_Work required_
Examine each line of the listing below. Copy those in which the string "diode" appears.

_Task data_
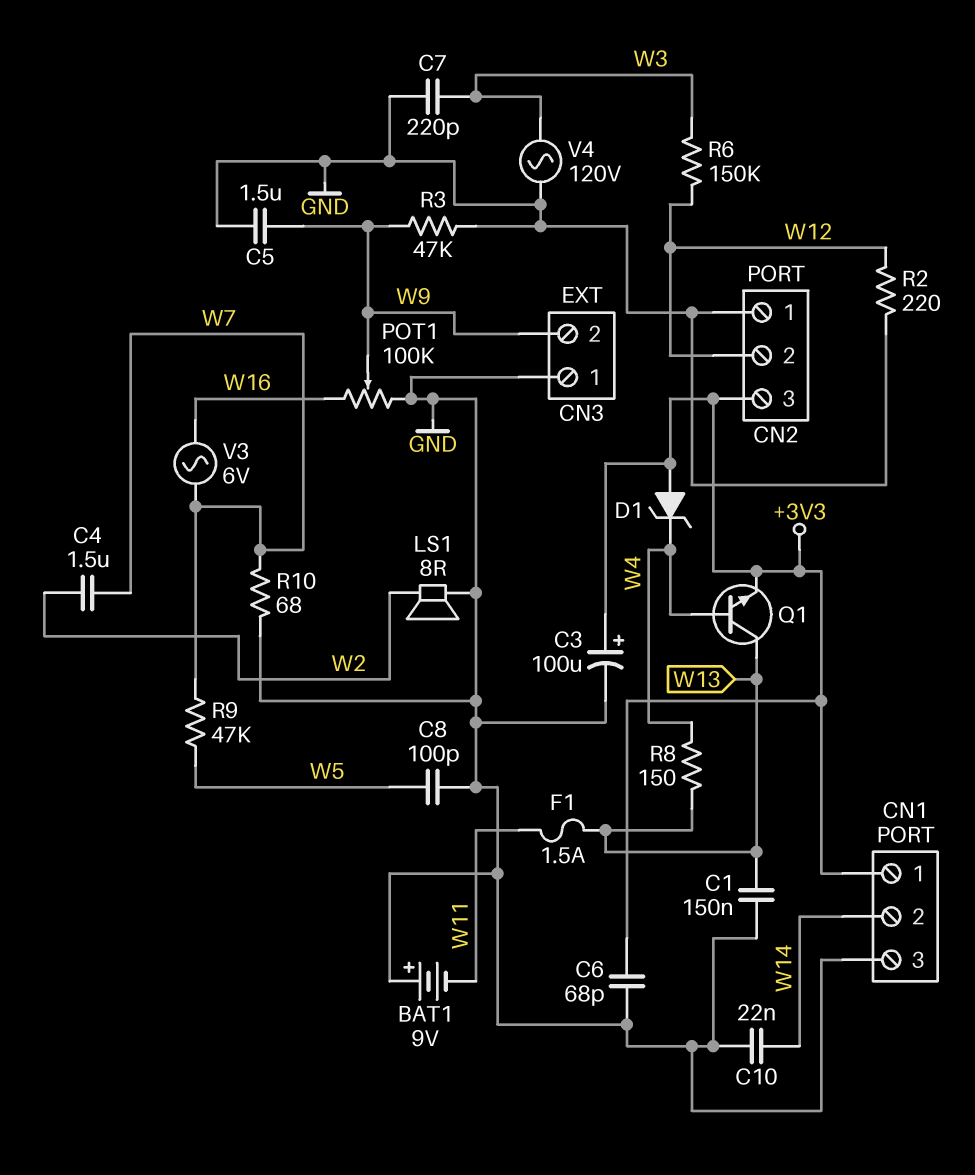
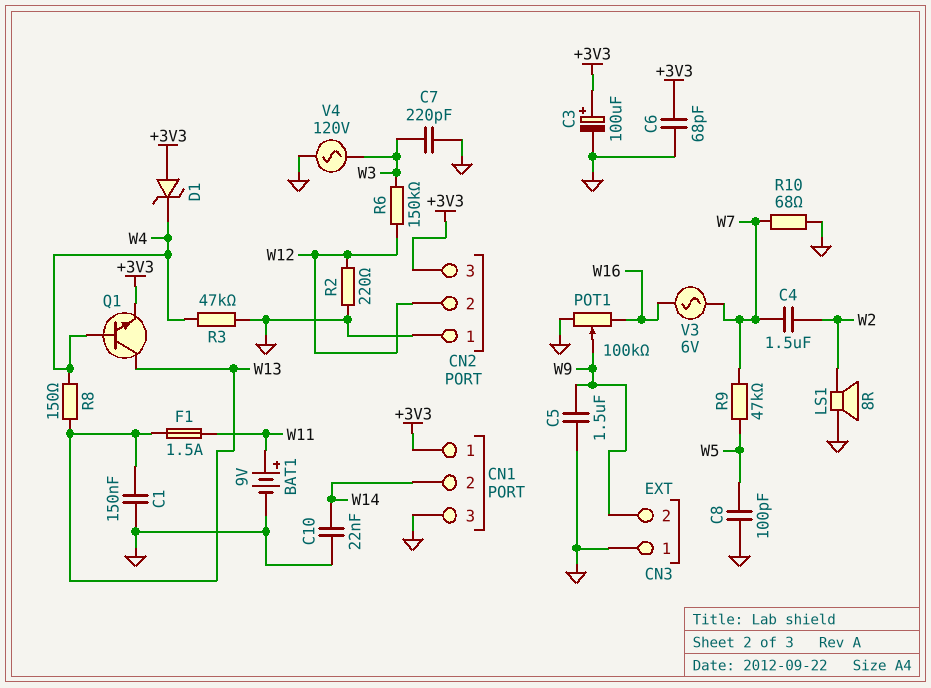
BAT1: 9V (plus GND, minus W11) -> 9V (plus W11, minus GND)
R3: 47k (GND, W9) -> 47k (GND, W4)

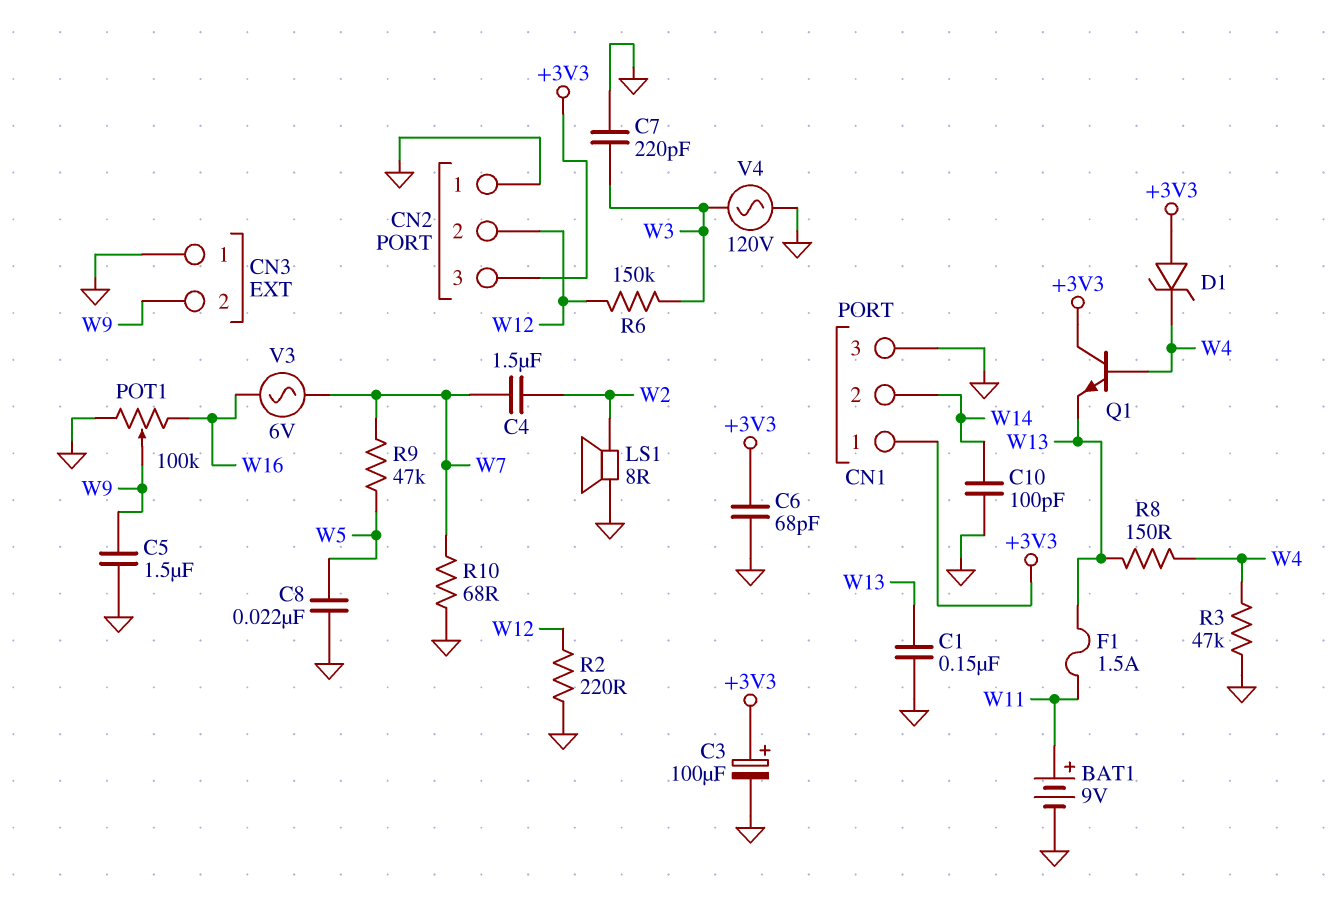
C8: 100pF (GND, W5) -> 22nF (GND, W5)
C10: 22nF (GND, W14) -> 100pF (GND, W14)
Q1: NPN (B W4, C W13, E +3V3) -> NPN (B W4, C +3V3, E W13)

==

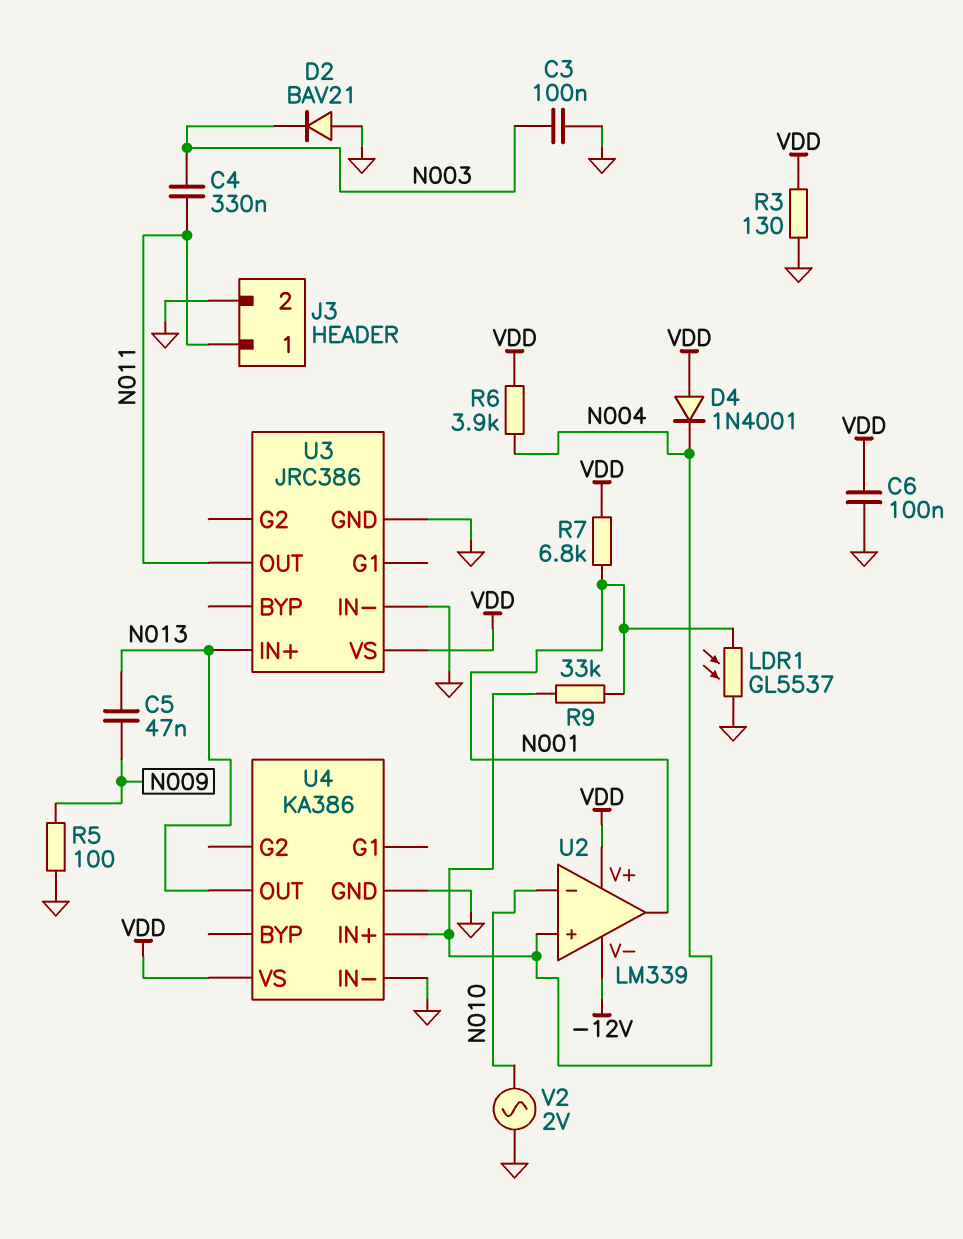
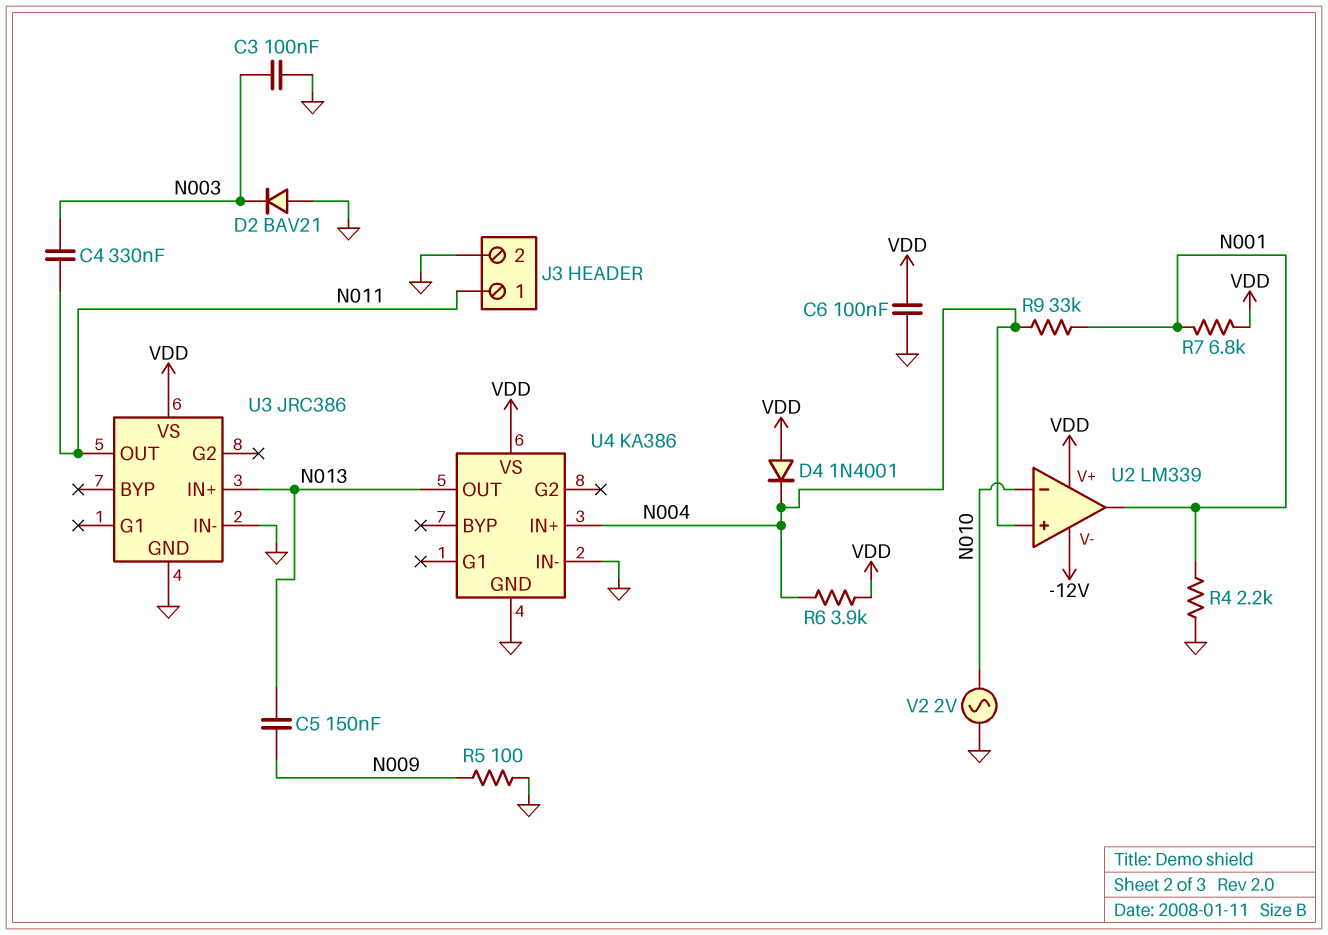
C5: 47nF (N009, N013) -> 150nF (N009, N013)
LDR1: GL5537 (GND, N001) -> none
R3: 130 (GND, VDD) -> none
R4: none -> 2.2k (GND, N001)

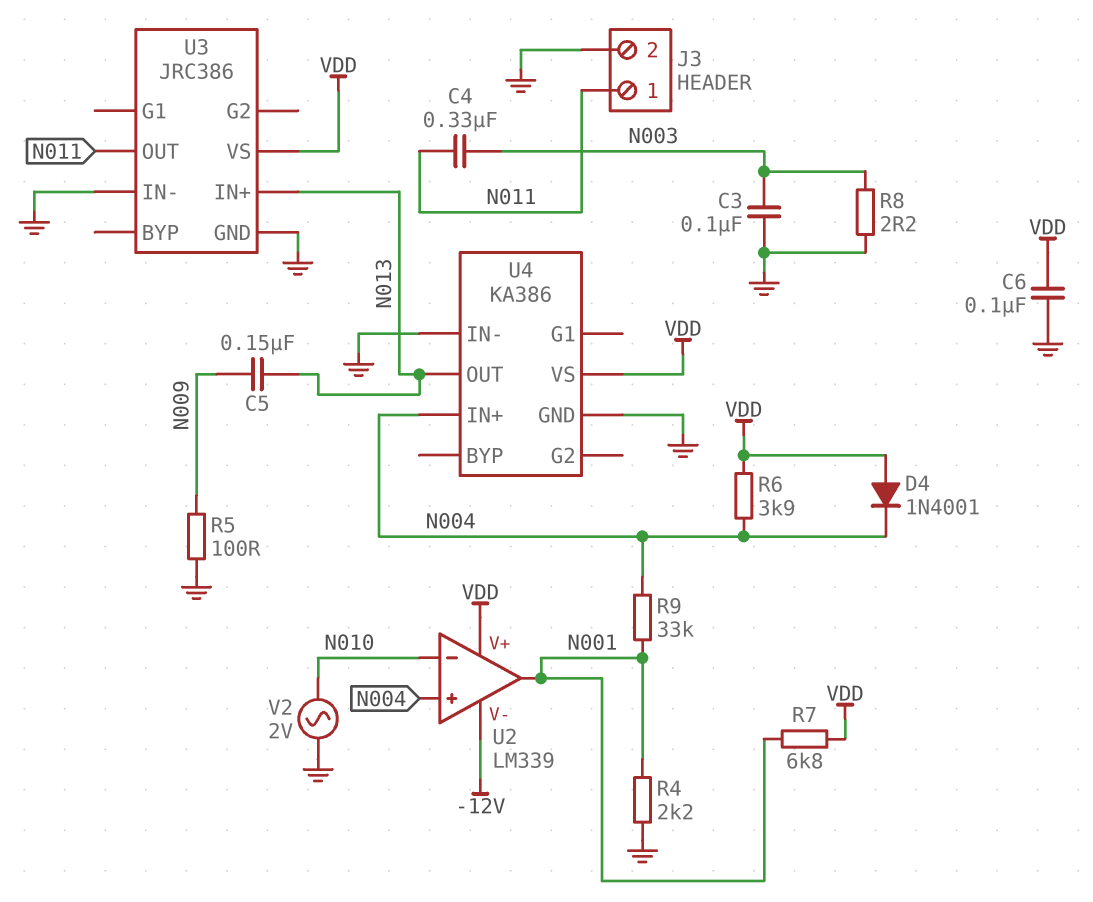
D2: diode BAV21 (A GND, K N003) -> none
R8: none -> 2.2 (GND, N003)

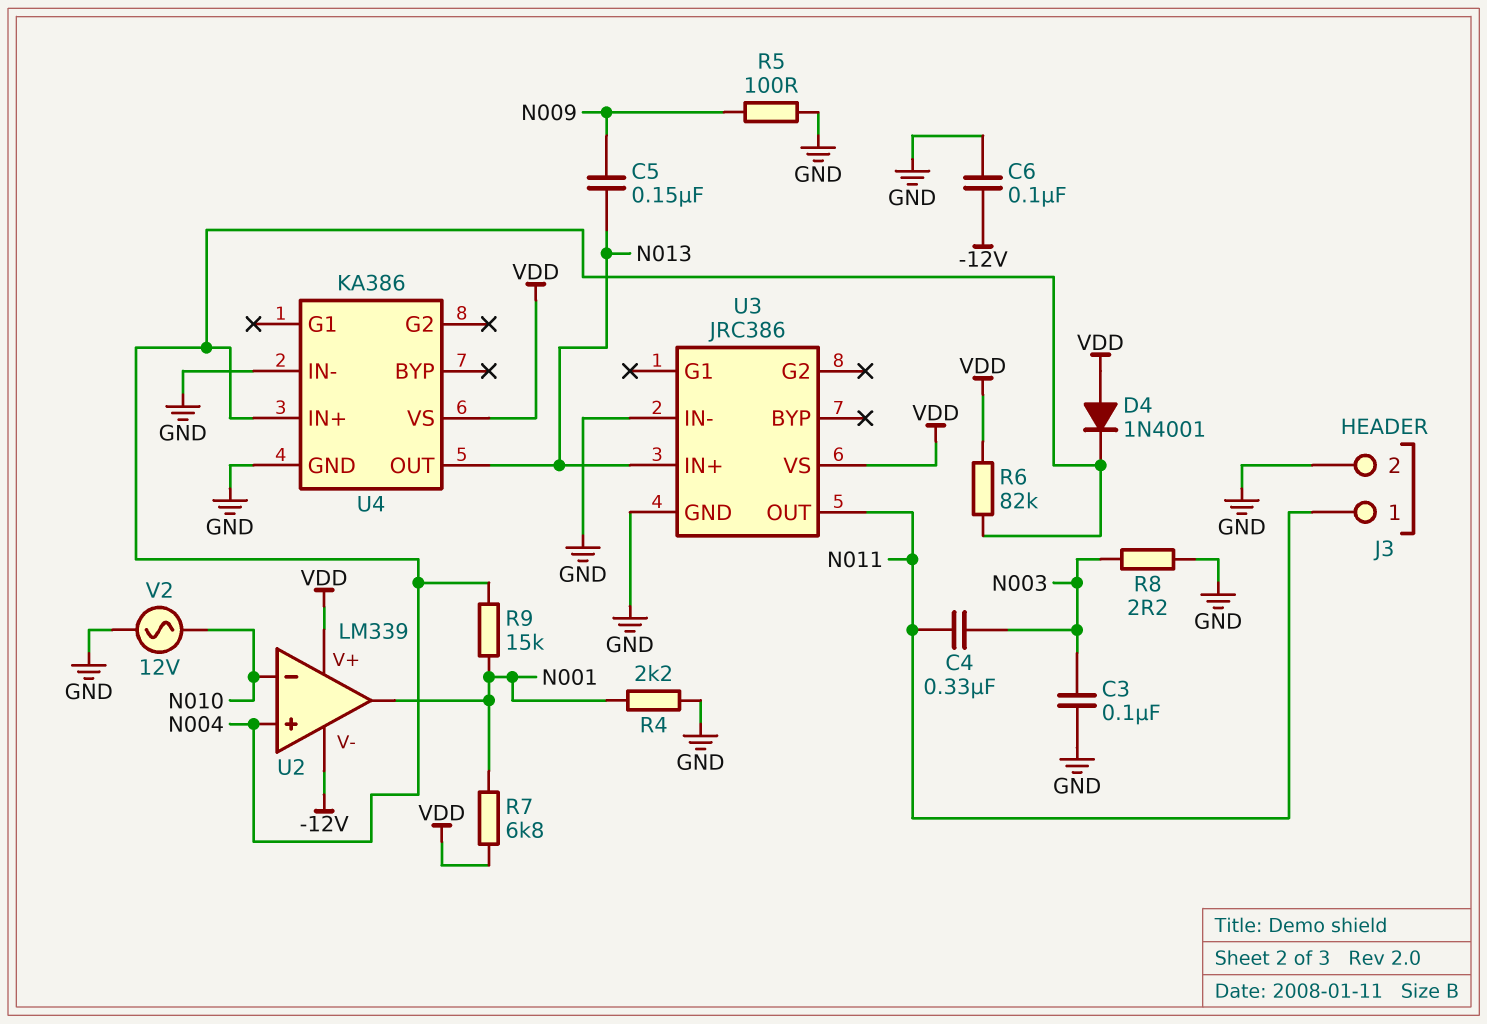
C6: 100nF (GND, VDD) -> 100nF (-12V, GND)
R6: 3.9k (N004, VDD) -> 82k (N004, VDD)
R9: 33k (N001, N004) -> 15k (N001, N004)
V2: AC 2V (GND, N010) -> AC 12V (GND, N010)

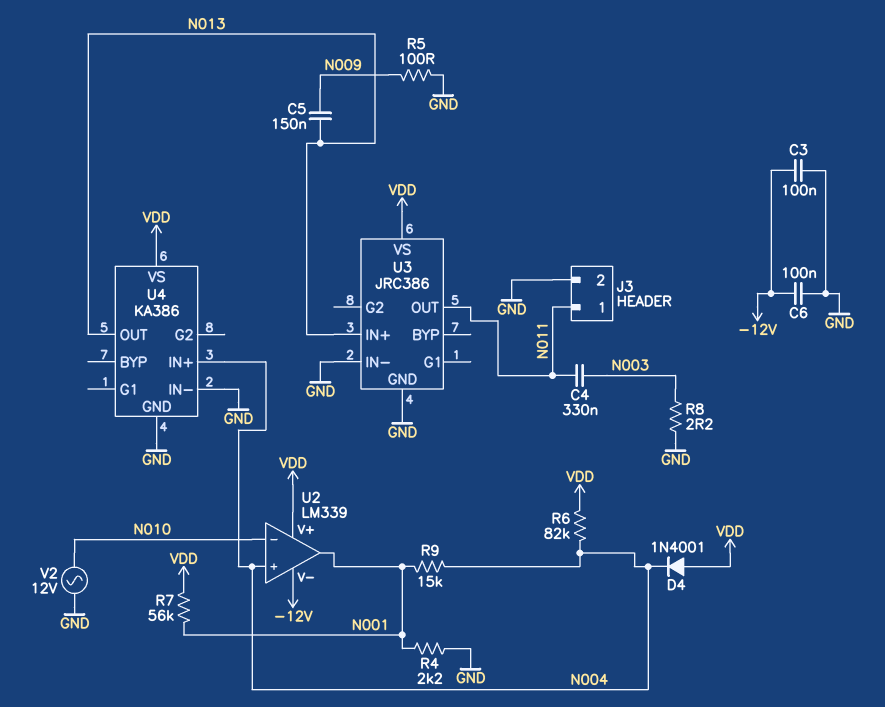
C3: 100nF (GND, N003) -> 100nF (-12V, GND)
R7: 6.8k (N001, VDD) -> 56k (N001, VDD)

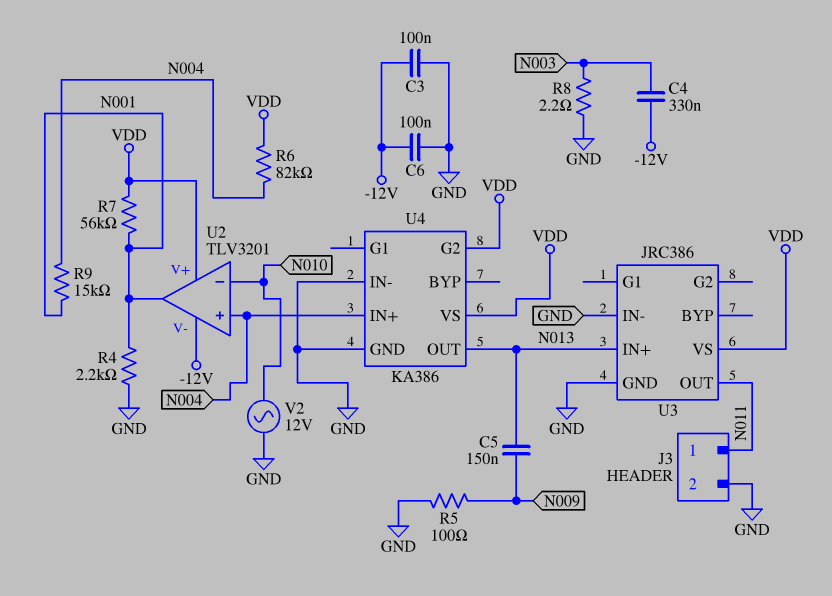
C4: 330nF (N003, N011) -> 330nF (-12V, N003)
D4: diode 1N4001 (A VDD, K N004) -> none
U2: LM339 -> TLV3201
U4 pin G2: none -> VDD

_Response to the task_
D2: diode BAV21 (A GND, K N003) -> none
D4: diode 1N4001 (A VDD, K N004) -> none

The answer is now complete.